Change detection outputs
══════════

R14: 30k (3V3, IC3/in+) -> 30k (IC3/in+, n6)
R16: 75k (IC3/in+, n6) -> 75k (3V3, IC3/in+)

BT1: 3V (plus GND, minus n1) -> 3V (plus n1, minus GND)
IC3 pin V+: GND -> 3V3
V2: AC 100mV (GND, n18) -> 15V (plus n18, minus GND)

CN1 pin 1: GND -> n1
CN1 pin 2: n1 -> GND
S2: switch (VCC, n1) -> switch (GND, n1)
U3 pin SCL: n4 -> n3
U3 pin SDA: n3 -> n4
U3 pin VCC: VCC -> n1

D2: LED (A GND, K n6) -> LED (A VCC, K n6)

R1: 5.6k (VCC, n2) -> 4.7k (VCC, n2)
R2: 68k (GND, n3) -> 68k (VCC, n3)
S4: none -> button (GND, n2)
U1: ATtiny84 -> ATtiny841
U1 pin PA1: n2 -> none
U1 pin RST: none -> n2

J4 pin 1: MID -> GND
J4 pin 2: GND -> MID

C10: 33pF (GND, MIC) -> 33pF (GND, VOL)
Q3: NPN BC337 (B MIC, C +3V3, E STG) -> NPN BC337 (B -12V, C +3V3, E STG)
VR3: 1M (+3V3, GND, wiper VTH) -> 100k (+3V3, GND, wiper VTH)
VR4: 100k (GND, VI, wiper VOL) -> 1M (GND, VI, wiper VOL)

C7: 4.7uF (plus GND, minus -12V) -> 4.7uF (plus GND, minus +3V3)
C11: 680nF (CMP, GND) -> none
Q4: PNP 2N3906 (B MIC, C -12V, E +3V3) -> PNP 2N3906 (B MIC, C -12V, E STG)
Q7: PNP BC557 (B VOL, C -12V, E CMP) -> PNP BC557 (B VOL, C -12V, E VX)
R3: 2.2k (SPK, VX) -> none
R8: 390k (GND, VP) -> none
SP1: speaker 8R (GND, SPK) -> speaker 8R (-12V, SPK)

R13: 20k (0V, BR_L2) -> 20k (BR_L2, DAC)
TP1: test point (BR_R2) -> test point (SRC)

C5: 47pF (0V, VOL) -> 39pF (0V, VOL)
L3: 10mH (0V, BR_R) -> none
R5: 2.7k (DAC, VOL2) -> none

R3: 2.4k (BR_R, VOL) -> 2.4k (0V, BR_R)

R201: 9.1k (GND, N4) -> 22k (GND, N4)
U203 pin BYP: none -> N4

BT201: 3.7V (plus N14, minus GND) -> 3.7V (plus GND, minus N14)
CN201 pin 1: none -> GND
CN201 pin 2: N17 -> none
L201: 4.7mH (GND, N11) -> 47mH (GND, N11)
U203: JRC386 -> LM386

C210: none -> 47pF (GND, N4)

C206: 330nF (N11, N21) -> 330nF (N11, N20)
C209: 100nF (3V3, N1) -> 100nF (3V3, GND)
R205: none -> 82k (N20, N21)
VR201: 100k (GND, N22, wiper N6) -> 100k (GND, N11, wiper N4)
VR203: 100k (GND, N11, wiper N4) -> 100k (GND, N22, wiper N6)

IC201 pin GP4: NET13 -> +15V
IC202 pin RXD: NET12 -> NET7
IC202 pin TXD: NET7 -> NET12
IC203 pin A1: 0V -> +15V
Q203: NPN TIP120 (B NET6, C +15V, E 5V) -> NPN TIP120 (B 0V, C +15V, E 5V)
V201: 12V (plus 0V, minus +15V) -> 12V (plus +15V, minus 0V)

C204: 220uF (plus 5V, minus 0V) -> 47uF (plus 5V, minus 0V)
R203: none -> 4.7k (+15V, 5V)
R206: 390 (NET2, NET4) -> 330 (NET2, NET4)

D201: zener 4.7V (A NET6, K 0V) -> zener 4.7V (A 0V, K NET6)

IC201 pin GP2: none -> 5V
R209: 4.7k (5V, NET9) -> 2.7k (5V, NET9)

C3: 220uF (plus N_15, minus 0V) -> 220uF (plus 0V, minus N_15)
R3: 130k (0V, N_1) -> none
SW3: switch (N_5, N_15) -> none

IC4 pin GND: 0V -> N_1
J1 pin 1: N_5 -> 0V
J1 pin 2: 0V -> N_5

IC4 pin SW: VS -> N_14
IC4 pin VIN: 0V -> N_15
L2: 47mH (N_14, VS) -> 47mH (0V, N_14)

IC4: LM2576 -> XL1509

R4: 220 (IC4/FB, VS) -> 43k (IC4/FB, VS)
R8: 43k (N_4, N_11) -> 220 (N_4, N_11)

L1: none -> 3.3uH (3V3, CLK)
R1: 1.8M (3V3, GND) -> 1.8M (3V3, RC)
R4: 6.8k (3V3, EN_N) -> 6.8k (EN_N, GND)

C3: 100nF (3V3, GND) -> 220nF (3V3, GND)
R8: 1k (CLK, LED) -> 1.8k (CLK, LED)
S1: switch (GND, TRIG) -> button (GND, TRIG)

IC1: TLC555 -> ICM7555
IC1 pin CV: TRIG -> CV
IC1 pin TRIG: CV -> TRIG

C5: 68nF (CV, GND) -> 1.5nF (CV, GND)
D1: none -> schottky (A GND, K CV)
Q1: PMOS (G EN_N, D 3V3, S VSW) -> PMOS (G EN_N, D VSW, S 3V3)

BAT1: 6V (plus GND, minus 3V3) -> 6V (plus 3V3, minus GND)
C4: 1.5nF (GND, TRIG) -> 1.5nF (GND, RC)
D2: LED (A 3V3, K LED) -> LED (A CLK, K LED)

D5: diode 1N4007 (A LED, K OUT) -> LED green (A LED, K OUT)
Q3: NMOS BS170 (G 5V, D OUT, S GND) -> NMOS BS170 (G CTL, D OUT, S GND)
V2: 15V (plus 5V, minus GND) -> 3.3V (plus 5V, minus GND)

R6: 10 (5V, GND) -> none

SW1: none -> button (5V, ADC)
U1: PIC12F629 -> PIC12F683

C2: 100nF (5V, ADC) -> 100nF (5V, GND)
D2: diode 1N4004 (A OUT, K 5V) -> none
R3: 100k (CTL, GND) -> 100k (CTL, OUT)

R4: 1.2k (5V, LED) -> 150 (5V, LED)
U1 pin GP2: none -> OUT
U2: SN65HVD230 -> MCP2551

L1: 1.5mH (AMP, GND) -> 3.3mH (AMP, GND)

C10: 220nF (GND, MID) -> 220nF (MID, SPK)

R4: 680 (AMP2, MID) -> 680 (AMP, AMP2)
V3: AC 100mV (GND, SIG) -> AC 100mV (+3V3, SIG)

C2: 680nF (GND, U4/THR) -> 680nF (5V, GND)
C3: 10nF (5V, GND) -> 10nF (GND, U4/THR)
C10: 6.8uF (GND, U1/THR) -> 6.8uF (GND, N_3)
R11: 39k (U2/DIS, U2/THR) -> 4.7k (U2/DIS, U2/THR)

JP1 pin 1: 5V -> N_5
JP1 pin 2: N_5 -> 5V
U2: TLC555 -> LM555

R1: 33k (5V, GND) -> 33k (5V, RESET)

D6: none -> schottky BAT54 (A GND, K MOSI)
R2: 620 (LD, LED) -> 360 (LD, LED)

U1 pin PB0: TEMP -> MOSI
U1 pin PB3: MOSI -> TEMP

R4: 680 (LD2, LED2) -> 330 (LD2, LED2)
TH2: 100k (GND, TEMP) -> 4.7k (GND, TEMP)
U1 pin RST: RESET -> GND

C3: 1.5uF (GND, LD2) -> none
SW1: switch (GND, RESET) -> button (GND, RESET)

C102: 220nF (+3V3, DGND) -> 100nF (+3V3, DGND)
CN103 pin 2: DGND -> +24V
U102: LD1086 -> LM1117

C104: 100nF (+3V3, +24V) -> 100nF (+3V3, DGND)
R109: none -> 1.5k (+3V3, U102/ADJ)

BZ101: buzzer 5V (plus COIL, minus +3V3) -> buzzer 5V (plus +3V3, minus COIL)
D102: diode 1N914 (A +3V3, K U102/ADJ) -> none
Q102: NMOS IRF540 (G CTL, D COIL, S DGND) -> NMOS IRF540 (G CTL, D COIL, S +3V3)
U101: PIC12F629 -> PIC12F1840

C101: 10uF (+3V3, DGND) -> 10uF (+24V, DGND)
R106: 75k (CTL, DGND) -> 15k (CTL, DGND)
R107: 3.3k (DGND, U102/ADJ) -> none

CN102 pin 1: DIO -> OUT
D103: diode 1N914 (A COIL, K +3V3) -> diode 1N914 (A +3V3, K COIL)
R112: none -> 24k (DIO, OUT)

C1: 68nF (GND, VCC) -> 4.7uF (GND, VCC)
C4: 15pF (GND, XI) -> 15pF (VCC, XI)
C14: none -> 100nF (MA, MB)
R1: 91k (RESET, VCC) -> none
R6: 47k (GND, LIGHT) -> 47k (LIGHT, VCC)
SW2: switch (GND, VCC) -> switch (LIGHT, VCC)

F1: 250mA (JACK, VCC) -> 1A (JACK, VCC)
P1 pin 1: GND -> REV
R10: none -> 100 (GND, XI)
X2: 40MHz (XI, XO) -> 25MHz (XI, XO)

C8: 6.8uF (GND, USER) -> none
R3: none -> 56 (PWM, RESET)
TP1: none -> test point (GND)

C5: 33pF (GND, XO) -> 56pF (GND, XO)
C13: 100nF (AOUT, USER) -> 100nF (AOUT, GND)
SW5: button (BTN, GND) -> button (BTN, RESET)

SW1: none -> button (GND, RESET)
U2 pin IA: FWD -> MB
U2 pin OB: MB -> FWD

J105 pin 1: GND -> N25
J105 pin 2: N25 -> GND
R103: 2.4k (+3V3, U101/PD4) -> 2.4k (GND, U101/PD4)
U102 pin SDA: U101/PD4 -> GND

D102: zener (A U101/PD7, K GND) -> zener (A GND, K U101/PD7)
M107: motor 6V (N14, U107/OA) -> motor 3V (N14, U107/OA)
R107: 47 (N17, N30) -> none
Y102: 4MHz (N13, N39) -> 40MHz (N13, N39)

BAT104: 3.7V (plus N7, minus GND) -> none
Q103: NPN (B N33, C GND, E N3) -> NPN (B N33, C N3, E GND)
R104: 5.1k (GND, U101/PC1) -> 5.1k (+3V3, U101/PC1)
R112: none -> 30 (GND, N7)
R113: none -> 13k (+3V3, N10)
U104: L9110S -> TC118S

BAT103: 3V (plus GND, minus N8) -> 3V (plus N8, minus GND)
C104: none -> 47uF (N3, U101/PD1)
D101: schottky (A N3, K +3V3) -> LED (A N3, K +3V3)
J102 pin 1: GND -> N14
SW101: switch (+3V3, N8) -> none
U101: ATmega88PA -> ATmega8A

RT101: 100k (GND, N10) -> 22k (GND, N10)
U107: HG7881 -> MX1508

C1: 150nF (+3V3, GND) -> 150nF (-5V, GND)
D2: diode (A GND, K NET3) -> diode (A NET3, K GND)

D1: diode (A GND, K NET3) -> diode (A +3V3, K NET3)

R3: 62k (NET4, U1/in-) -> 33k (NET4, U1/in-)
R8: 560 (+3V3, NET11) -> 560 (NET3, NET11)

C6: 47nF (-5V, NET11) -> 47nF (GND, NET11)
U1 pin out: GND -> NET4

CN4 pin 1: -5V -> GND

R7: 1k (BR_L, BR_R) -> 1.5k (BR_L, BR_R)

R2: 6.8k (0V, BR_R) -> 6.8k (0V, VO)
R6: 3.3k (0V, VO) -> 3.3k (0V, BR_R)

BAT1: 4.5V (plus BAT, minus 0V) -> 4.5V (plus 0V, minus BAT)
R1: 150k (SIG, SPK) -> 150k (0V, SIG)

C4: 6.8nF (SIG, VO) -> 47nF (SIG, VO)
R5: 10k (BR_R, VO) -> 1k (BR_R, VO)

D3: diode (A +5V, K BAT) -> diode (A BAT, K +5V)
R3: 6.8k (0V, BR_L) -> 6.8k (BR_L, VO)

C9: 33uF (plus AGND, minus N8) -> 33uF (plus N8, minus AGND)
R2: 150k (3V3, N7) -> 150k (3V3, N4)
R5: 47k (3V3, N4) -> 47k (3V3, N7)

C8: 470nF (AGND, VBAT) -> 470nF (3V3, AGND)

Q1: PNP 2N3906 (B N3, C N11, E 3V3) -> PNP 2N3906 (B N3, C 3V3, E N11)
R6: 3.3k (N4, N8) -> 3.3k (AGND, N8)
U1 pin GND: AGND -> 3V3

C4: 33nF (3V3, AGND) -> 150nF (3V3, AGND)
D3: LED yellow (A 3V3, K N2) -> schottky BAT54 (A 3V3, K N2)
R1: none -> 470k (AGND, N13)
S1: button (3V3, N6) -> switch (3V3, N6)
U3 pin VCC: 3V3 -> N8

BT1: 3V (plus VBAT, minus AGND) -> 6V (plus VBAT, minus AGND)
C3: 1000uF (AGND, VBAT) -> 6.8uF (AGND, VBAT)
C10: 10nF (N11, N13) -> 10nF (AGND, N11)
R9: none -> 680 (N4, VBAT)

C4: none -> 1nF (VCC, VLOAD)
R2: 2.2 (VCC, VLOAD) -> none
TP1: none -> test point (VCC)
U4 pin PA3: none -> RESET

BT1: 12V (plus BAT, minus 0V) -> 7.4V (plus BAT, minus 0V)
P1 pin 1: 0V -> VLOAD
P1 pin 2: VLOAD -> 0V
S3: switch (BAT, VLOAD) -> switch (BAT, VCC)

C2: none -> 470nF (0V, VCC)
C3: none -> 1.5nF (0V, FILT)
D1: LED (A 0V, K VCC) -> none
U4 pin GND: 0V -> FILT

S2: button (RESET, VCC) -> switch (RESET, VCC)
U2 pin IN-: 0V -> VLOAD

══════════

• _ACTIVITY_
All lines of the data above that include the word "TRIG" must be shown.

• _ANSWER AREA_
S1: switch (GND, TRIG) -> button (GND, TRIG)
IC1 pin CV: TRIG -> CV
IC1 pin TRIG: CV -> TRIG
C4: 1.5nF (GND, TRIG) -> 1.5nF (GND, RC)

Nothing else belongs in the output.